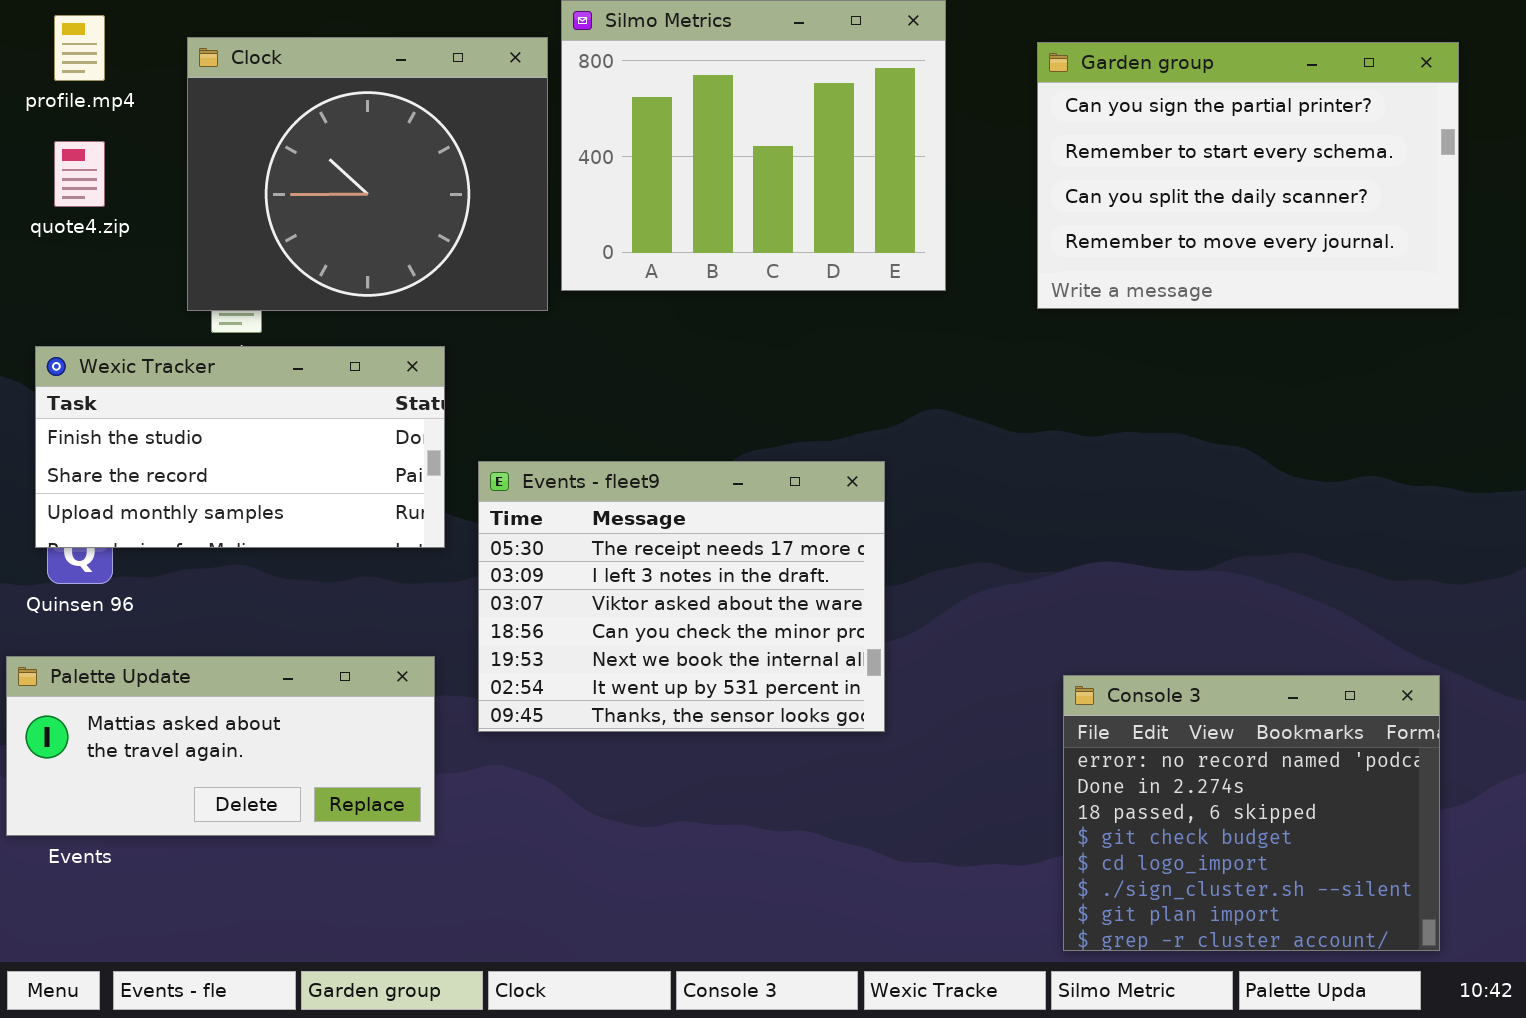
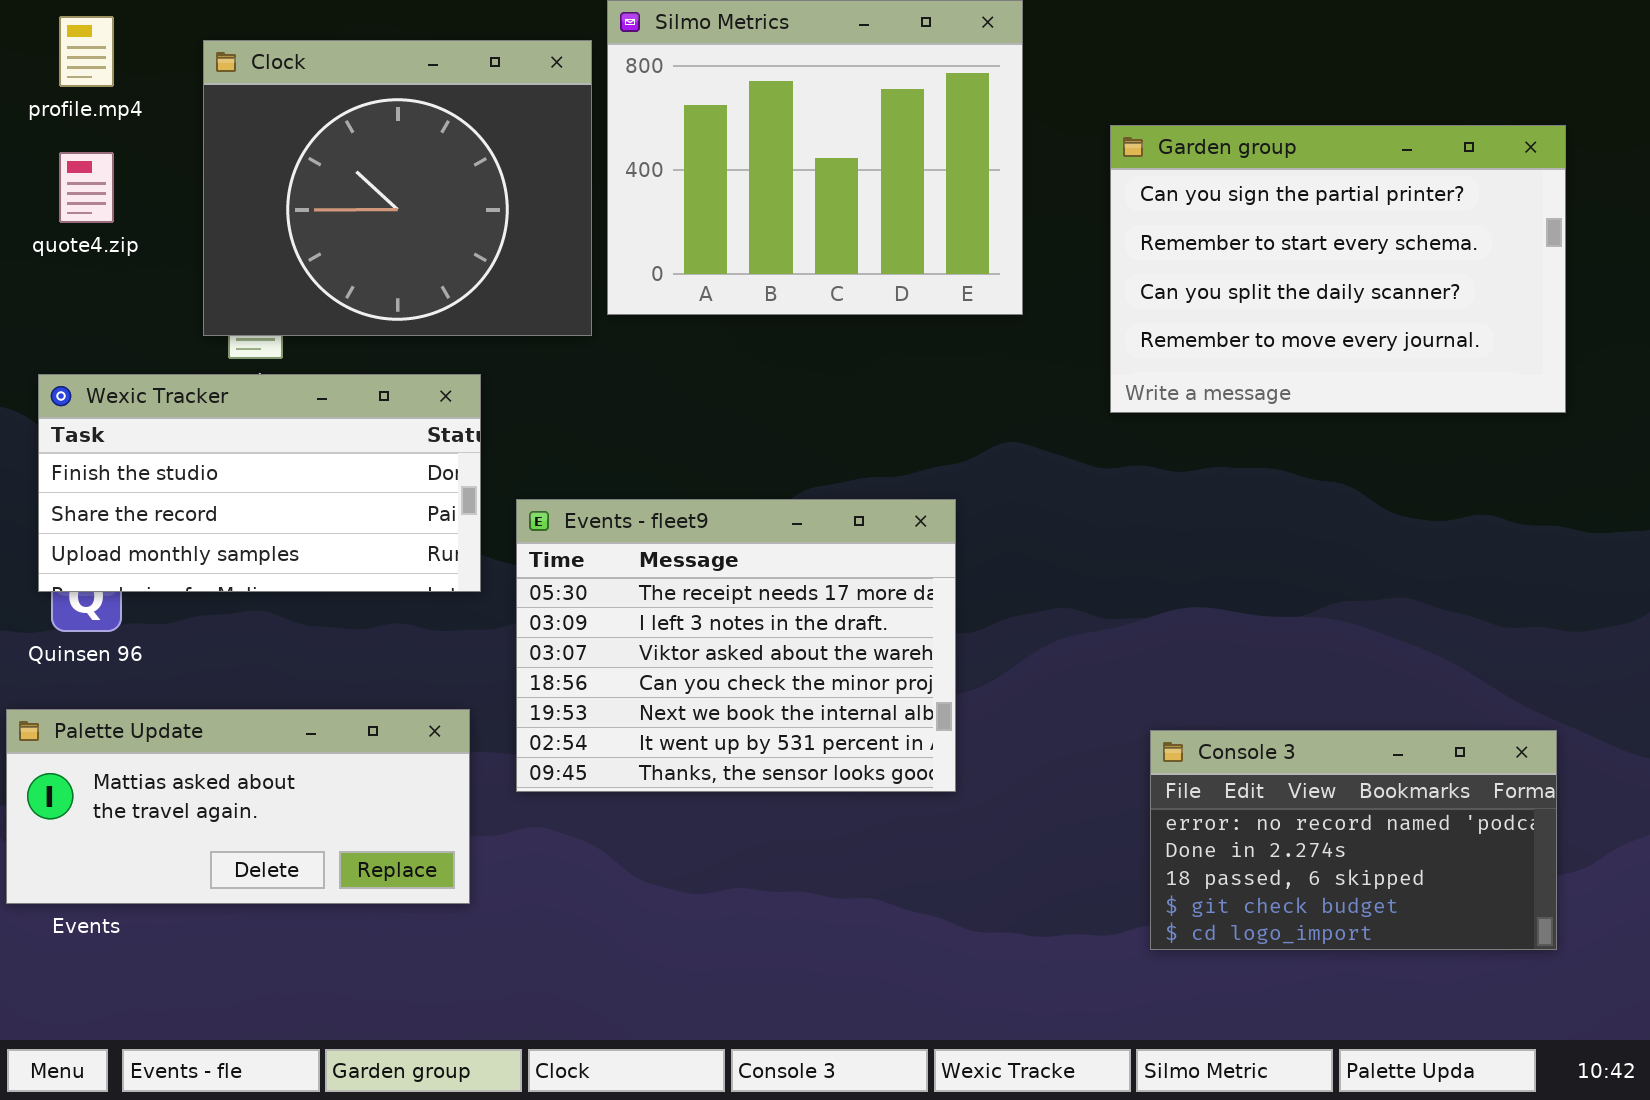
Garden group: [1037,42,1459,309] -> [1110,125,1566,413], moved
Console 3: [1063,675,1440,951] -> [1150,730,1557,950], resized

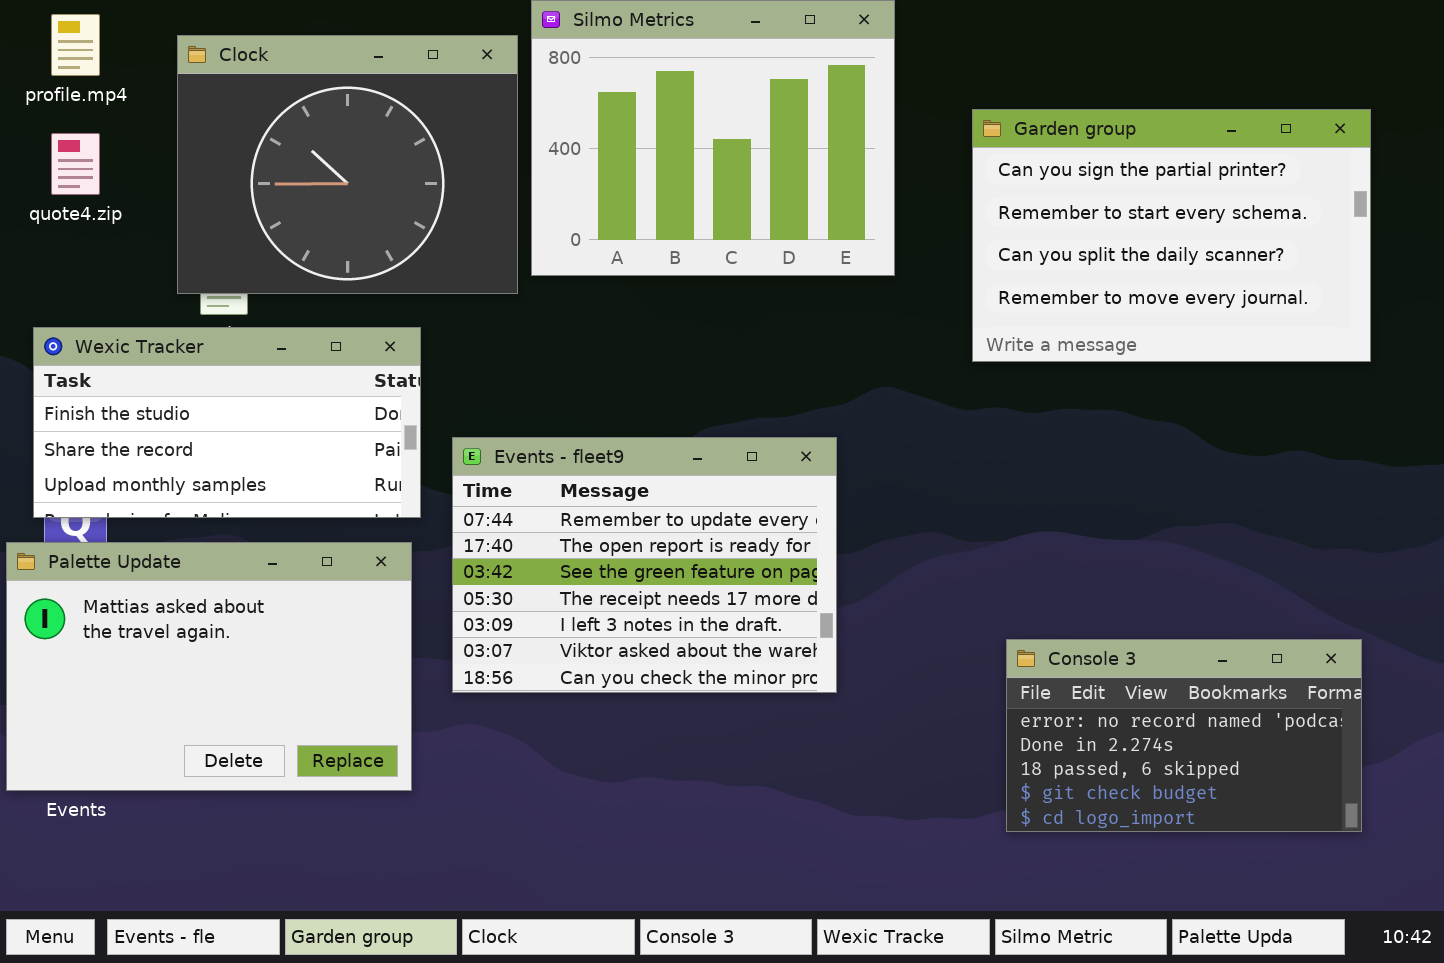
Events - fleet9: [516,499,956,792] -> [452,437,837,693], scrolled up 3 rows
Palette Update: [6,709,470,904] -> [6,542,412,791], resized

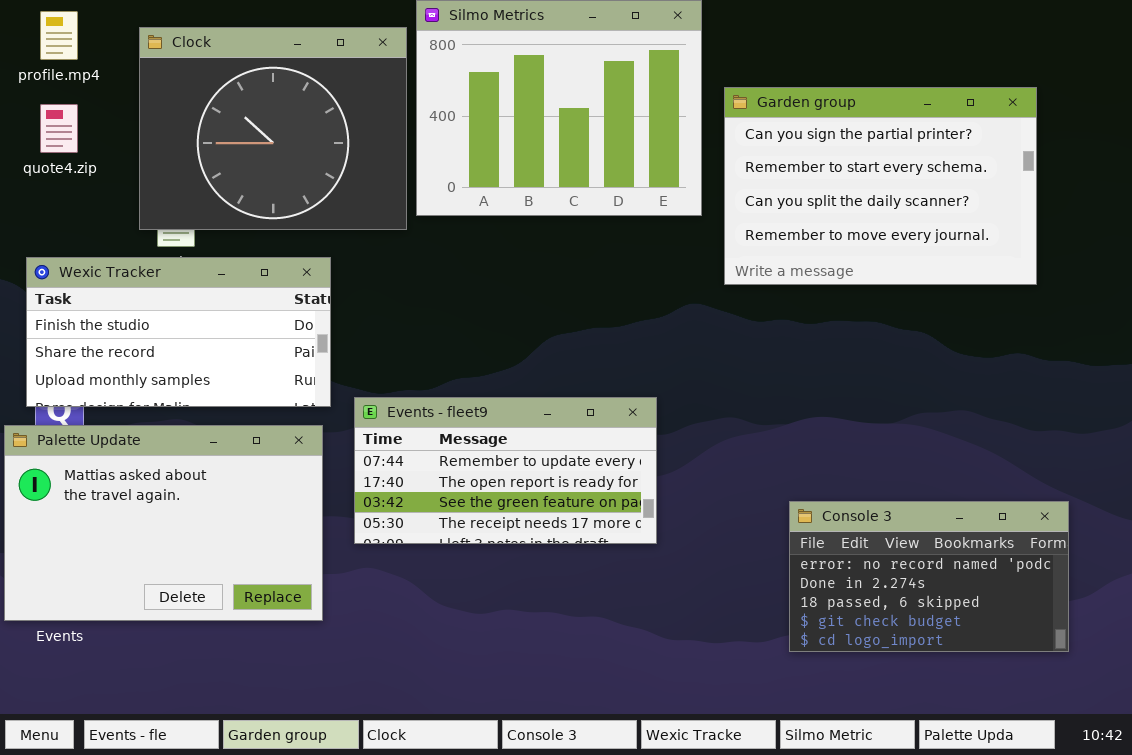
Garden group: [972,109,1371,362] -> [724,87,1037,285], moved
Events - fleet9: [452,437,837,693] -> [354,397,657,544], resized

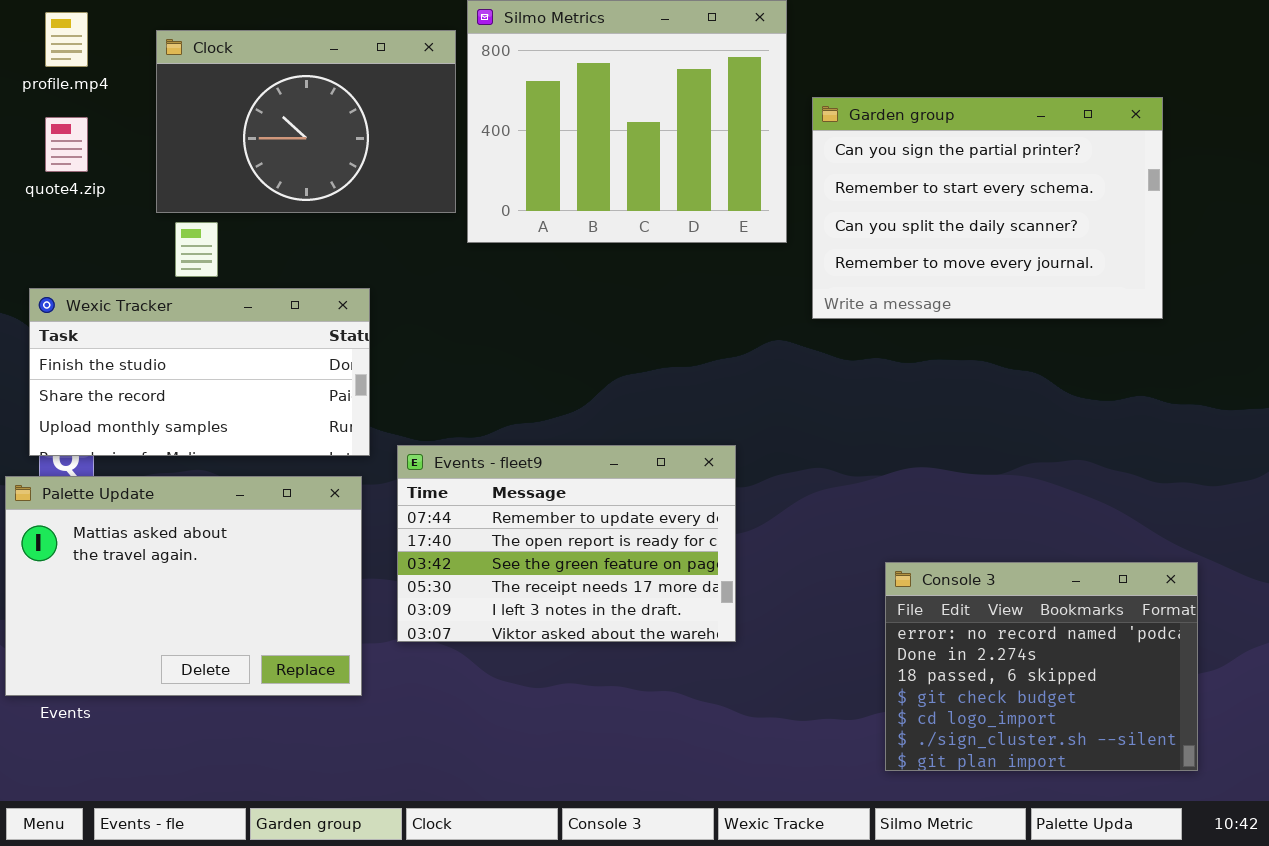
Clock: [139,27,407,230] -> [156,30,456,213], resized
Events - fleet9: [354,397,657,544] -> [397,445,736,642], resized
Console 3: [789,501,1069,652] -> [885,562,1198,771], resized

==============================

**ASSIGNED TASK:**
Return the entries verbatim without images.

**ANSWER:**
Garden group: [1037,42,1459,309] -> [1110,125,1566,413], moved
Console 3: [1063,675,1440,951] -> [1150,730,1557,950], resized

Events - fleet9: [516,499,956,792] -> [452,437,837,693], scrolled up 3 rows
Palette Update: [6,709,470,904] -> [6,542,412,791], resized

Garden group: [972,109,1371,362] -> [724,87,1037,285], moved
Events - fleet9: [452,437,837,693] -> [354,397,657,544], resized

Clock: [139,27,407,230] -> [156,30,456,213], resized
Events - fleet9: [354,397,657,544] -> [397,445,736,642], resized
Console 3: [789,501,1069,652] -> [885,562,1198,771], resized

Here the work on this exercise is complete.